Task objective: Count the lines below that hold the string "minus". Give only that number.

◆ ◆ ◆ ◆ ◆ ◆ ◆

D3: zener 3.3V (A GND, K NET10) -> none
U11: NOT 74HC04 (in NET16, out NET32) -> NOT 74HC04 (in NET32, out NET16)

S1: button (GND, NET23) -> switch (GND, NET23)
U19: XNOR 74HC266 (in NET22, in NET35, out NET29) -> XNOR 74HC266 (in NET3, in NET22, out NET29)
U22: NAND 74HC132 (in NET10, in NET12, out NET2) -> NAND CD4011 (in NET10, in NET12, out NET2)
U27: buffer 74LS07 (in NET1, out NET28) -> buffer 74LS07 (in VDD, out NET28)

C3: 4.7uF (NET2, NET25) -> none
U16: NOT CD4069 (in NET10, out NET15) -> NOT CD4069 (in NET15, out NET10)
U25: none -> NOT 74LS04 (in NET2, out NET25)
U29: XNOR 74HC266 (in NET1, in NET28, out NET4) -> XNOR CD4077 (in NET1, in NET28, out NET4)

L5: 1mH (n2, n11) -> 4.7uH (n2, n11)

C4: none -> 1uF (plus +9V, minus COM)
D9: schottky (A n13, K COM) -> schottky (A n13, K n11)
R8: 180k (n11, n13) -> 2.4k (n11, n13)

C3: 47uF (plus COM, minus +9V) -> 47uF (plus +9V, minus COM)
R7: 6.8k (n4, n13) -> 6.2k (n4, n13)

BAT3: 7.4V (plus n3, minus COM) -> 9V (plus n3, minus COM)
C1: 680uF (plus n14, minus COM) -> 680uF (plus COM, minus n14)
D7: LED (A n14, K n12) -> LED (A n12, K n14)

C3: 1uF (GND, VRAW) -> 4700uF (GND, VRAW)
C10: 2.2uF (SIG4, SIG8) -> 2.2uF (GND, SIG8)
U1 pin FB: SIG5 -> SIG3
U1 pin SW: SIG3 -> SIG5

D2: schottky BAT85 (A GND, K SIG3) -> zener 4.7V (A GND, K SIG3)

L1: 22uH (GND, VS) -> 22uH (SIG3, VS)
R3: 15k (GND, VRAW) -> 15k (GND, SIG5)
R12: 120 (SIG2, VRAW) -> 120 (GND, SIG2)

◆ ◆ ◆ ◆ ◆ ◆ ◆

Solved exercise: 4